» Work order
Two lines in the data below mark the range: the one with "blue dice: [233,407,279,459]" and the one with "blue flashlight: [188,440,233,499]". Return both, along with every line between them, exactly.

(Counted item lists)
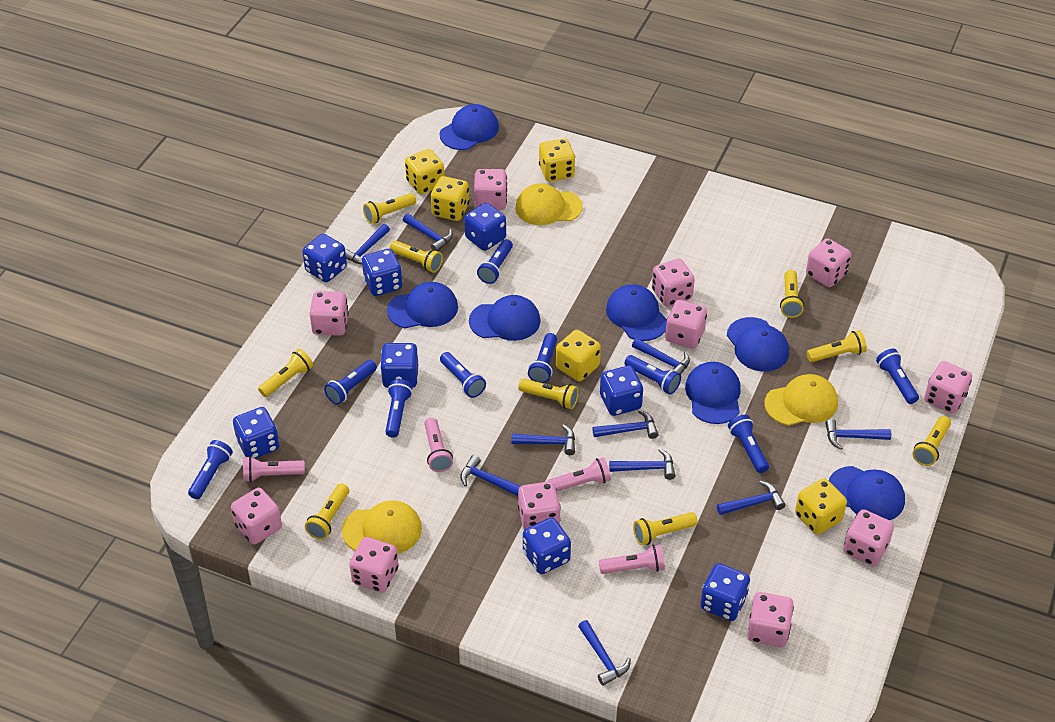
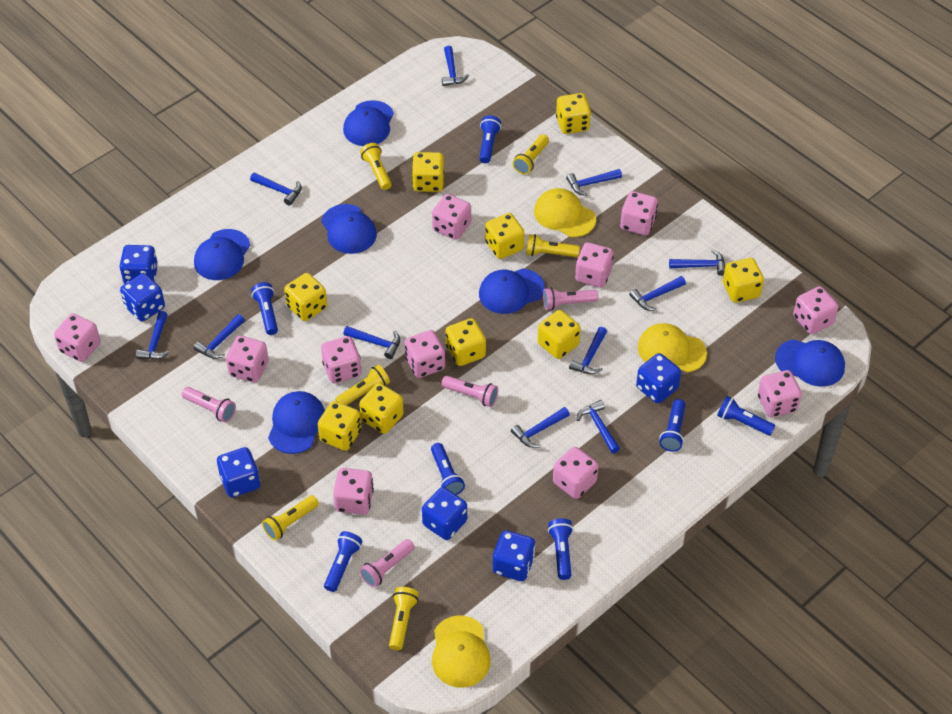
blue cap: [387,282,458,328] [440,104,499,150] [469,295,540,341] [606,284,667,341] [685,362,741,424] [727,317,789,371] [829,466,905,520] = 7 -> [194,229,250,280] [268,391,325,454] [321,204,377,254] [343,100,394,146] [479,268,545,314] [775,339,845,387] = 6
blue dice: [233,407,279,459] [302,234,347,282] [362,249,402,296] [380,343,418,388] [464,203,506,251] [523,517,571,574] [600,366,643,416] [700,563,750,621] = 8 -> [119,245,158,284] [120,273,165,322] [217,447,260,497] [422,487,467,540] [493,530,535,581] [636,353,681,403] = 6
blue flashlight: [188,440,233,499] [324,360,377,405] [385,379,413,437] [440,352,486,398] [477,239,513,284] [528,333,557,383] [624,355,681,394] [728,415,769,473] [876,349,919,404] = 9 -> [251,282,278,335] [324,531,363,592] [431,443,465,495] [479,116,501,163] [548,518,573,580] [660,399,686,452] [717,396,775,436] = 7
blue hammer: [345,224,390,265] [403,214,453,251] [460,455,520,496] [512,424,575,455] [578,620,631,686] [592,410,659,439] [609,449,675,480] [632,338,690,374] [717,481,786,515] [825,419,891,450] = 10 -> [136,311,170,360] [194,314,245,359] [250,172,302,206] [344,326,400,359] [442,46,469,86] [511,407,570,448] [566,169,622,196] [569,327,607,374] [576,400,620,453] [629,276,686,311] [669,249,725,276] = 11
yellow dice: [405,149,445,195] [431,176,469,221] [539,139,575,182] [556,330,601,381] [795,478,847,535] = 5 -> [284,273,327,321] [318,401,362,451] [359,383,404,434] [412,152,444,192] [446,318,486,366] [485,213,525,259] [538,310,581,359] [556,93,591,134] [723,258,764,303] = 9
yellow flashlight: [258,349,313,397] [305,484,349,540] [363,193,416,224] [390,240,443,273] [518,378,579,409] [633,512,698,545] [780,270,804,318] [807,330,867,362] [912,416,951,466] = 9 -> [262,495,319,541] [335,365,390,405] [360,143,392,190] [389,587,419,650] [513,134,549,174] [526,234,580,257] = 6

» Written solution
blue dice: [233,407,279,459] [302,234,347,282] [362,249,402,296] [380,343,418,388] [464,203,506,251] [523,517,571,574] [600,366,643,416] [700,563,750,621] = 8 -> [119,245,158,284] [120,273,165,322] [217,447,260,497] [422,487,467,540] [493,530,535,581] [636,353,681,403] = 6
blue flashlight: [188,440,233,499] [324,360,377,405] [385,379,413,437] [440,352,486,398] [477,239,513,284] [528,333,557,383] [624,355,681,394] [728,415,769,473] [876,349,919,404] = 9 -> [251,282,278,335] [324,531,363,592] [431,443,465,495] [479,116,501,163] [548,518,573,580] [660,399,686,452] [717,396,775,436] = 7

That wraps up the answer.